+++ SUPPLIED ENTRIES

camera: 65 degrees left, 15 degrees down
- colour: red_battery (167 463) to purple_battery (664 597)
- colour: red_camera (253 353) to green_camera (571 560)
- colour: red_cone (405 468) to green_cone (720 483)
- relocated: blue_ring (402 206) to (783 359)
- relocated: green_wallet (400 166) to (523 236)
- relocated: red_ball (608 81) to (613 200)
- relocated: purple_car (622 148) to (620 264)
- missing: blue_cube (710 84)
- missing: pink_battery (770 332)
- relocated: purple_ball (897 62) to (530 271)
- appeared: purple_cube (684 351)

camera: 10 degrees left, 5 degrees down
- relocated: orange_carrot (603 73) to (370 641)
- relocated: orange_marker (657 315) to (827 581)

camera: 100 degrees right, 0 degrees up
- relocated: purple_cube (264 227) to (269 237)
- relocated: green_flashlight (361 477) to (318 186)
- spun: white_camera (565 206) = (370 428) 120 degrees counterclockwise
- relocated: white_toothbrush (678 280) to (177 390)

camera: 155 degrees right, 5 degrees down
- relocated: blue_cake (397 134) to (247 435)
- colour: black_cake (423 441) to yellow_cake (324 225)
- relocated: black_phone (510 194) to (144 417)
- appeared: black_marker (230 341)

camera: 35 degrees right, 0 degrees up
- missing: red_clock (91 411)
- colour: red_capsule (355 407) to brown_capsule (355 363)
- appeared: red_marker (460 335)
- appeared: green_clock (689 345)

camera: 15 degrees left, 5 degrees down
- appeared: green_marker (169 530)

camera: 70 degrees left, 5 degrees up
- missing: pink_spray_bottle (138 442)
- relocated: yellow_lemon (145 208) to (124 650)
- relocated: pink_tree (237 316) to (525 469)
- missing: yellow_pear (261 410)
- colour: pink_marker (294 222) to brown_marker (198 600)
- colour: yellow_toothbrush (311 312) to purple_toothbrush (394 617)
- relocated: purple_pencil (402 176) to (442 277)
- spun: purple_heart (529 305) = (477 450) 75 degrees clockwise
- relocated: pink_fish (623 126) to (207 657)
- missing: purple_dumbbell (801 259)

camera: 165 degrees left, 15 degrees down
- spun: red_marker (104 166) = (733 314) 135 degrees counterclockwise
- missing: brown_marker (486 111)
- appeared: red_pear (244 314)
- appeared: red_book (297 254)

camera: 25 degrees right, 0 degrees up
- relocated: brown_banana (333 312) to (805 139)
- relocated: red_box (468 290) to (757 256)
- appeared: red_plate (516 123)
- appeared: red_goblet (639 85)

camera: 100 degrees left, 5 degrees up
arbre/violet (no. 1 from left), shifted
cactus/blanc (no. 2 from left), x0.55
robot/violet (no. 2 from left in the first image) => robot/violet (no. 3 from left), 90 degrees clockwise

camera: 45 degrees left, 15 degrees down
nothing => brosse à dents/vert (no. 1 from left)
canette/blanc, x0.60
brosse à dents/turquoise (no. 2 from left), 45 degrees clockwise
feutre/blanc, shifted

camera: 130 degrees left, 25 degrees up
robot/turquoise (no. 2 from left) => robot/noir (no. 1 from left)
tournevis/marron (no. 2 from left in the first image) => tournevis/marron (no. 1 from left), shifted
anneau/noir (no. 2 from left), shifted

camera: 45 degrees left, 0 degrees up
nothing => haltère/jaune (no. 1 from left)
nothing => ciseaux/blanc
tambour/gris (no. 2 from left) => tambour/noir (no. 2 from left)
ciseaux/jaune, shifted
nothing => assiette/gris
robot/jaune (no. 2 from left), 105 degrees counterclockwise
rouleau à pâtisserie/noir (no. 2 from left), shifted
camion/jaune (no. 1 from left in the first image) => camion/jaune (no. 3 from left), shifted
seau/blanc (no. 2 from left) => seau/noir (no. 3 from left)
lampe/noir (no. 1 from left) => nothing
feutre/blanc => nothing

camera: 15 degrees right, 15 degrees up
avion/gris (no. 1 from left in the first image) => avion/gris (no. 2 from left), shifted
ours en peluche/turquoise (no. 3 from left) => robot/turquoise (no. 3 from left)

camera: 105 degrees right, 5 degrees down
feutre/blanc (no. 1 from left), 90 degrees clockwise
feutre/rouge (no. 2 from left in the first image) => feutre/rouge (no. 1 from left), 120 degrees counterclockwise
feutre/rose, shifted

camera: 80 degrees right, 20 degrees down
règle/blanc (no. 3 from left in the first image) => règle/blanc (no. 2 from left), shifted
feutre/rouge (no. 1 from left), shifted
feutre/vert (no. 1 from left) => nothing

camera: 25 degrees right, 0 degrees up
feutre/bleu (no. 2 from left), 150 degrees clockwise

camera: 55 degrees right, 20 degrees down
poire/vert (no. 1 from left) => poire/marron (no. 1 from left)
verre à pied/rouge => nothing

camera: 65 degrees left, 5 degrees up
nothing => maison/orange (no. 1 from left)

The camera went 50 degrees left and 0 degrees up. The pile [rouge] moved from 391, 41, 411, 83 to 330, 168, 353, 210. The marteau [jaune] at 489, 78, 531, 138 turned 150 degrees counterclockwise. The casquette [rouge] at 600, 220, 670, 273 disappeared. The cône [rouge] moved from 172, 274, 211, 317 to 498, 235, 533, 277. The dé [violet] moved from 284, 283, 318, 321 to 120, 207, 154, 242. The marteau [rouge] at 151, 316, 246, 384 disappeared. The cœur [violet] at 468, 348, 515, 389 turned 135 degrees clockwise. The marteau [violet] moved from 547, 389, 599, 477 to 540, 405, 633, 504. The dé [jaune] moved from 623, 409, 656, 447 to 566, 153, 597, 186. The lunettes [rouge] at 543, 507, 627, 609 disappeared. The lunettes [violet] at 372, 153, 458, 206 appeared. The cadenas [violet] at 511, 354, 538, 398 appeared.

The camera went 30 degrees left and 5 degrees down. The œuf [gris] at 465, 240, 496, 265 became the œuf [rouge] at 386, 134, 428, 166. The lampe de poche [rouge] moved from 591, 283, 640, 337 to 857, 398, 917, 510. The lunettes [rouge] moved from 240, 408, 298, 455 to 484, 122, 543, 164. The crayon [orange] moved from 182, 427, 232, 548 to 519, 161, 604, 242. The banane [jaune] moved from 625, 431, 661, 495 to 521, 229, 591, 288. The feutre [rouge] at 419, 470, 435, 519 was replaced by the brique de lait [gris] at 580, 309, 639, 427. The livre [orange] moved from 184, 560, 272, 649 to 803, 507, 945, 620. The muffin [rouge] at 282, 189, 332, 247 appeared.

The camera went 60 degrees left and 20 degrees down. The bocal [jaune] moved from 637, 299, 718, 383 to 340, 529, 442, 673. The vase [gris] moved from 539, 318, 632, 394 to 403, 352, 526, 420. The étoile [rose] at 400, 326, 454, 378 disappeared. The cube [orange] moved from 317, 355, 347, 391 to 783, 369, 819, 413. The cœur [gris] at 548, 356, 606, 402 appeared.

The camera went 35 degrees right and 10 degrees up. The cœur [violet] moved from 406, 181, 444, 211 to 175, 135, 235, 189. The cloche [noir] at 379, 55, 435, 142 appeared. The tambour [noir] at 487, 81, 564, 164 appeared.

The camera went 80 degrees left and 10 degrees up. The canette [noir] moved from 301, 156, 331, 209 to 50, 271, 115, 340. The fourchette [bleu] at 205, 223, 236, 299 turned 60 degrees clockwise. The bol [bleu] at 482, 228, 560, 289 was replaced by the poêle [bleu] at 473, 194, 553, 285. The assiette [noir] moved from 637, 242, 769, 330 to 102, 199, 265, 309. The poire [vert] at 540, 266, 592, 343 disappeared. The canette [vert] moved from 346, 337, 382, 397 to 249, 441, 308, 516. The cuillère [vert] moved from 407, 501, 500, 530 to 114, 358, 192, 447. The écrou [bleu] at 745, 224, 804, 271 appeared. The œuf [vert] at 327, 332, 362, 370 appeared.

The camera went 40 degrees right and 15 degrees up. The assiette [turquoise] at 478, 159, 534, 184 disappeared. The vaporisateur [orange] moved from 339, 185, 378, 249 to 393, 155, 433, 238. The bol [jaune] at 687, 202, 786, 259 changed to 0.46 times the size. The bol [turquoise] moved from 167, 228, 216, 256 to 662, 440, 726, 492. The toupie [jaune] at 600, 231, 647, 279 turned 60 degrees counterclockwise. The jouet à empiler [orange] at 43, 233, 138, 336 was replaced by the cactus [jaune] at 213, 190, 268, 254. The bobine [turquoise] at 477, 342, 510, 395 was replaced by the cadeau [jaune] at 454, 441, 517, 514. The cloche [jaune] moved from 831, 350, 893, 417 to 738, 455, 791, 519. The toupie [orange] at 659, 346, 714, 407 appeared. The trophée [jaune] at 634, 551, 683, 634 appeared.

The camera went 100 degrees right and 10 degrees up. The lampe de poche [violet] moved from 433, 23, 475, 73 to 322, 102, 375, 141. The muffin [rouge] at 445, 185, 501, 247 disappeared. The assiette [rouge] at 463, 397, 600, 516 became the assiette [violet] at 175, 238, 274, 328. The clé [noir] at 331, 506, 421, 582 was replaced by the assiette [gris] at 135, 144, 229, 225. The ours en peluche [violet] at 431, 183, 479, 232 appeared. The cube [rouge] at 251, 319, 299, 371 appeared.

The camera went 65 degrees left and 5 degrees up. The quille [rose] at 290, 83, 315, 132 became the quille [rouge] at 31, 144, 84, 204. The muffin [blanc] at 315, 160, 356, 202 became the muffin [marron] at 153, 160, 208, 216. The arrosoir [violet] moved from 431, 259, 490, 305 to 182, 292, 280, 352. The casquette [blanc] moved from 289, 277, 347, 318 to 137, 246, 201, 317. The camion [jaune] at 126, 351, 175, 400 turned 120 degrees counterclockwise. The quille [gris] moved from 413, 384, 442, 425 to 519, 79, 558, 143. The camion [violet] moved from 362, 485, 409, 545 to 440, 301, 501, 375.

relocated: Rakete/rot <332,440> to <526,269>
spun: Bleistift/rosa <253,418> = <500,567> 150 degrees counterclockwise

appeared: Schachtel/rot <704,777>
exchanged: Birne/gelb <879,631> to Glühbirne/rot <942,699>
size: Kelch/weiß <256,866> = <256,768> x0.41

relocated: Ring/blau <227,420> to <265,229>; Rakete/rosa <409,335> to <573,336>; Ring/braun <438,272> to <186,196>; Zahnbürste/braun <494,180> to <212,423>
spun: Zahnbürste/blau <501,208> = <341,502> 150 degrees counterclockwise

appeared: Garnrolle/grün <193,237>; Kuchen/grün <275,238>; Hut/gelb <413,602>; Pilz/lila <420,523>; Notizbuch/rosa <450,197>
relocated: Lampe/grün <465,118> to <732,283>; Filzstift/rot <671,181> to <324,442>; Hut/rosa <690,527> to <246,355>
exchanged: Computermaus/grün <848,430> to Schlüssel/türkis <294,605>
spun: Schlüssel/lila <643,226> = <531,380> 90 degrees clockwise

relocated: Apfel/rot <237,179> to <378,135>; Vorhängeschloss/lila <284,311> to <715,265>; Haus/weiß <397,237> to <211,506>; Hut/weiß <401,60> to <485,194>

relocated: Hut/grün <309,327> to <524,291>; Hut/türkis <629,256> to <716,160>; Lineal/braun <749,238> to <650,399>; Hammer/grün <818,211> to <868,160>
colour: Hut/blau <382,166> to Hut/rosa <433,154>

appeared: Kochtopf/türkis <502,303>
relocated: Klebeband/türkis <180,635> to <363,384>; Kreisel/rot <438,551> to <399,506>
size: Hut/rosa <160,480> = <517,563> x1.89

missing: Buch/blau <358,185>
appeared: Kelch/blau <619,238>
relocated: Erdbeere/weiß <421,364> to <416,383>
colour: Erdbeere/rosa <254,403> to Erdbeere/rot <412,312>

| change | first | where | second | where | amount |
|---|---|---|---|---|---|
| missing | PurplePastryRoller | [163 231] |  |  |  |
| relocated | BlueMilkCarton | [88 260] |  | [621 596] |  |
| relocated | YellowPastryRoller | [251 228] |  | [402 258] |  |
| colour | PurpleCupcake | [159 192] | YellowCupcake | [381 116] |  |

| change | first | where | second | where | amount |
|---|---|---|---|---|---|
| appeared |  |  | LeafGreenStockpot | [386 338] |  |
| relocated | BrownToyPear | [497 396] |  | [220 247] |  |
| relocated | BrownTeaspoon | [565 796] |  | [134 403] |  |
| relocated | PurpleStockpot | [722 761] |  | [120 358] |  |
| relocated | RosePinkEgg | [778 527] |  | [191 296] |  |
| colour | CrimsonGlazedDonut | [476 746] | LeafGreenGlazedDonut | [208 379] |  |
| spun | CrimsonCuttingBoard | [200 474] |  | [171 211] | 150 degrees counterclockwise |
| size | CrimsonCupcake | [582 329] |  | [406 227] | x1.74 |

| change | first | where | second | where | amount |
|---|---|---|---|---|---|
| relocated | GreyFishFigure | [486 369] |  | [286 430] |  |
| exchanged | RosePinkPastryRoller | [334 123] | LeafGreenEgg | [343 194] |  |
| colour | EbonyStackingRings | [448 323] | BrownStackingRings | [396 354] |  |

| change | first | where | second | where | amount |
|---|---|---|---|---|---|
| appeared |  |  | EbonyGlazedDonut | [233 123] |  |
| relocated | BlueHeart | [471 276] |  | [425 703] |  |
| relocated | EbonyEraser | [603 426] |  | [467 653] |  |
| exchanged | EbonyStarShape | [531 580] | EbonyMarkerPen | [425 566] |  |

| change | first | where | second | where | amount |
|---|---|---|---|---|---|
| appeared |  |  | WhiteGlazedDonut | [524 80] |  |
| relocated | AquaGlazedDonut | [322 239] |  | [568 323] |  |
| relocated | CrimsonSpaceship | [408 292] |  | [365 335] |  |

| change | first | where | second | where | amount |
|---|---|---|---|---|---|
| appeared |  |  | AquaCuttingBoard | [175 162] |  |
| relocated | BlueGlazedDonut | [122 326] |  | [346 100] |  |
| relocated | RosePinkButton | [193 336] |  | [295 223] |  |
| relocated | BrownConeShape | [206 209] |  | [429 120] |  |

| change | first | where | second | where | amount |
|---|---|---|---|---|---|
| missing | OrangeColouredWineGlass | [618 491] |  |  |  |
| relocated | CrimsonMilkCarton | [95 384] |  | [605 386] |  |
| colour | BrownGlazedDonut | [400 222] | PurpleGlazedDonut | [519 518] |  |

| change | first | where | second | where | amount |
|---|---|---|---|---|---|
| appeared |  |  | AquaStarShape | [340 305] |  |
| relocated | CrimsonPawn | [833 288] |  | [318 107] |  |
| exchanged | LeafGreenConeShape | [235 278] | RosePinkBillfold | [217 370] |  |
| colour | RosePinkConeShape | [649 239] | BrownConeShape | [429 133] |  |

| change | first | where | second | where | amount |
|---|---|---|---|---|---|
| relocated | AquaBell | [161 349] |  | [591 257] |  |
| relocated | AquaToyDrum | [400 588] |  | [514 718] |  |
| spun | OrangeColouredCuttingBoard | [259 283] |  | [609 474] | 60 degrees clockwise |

++++++

EXERCISE INSTRUCTIONS ::
Within the listing above, locate the line containing "relocated | BlueMilkCarton" and the line containing "relocated | YellowPastryRoller". Reproduce those two lines and all lines between them exactly, with nothing added.

SOLUTION TO THIS TASK ::
| relocated | BlueMilkCarton | [88 260] |  | [621 596] |  |
| relocated | YellowPastryRoller | [251 228] |  | [402 258] |  |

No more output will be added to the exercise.